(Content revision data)
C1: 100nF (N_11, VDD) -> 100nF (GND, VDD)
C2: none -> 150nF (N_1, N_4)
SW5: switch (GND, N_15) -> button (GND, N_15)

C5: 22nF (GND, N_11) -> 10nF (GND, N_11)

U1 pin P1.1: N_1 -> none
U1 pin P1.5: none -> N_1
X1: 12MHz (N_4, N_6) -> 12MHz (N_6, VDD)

==

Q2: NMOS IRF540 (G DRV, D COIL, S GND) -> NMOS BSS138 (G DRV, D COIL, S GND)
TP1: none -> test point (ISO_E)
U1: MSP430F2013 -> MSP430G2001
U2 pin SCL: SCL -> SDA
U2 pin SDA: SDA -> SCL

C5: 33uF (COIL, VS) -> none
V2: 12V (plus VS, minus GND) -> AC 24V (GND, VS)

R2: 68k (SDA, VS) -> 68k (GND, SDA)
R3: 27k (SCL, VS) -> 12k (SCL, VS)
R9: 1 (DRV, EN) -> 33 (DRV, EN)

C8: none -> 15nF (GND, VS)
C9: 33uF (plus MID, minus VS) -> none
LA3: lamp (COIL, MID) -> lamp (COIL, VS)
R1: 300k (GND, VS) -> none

● **TASK TO COMPLETE**:
Among the lines above, find those holding "none" and copy each one.

● **SOLUTION TO THIS EXERCISE**:
C2: none -> 150nF (N_1, N_4)
U1 pin P1.1: N_1 -> none
U1 pin P1.5: none -> N_1
TP1: none -> test point (ISO_E)
C5: 33uF (COIL, VS) -> none
C8: none -> 15nF (GND, VS)
C9: 33uF (plus MID, minus VS) -> none
R1: 300k (GND, VS) -> none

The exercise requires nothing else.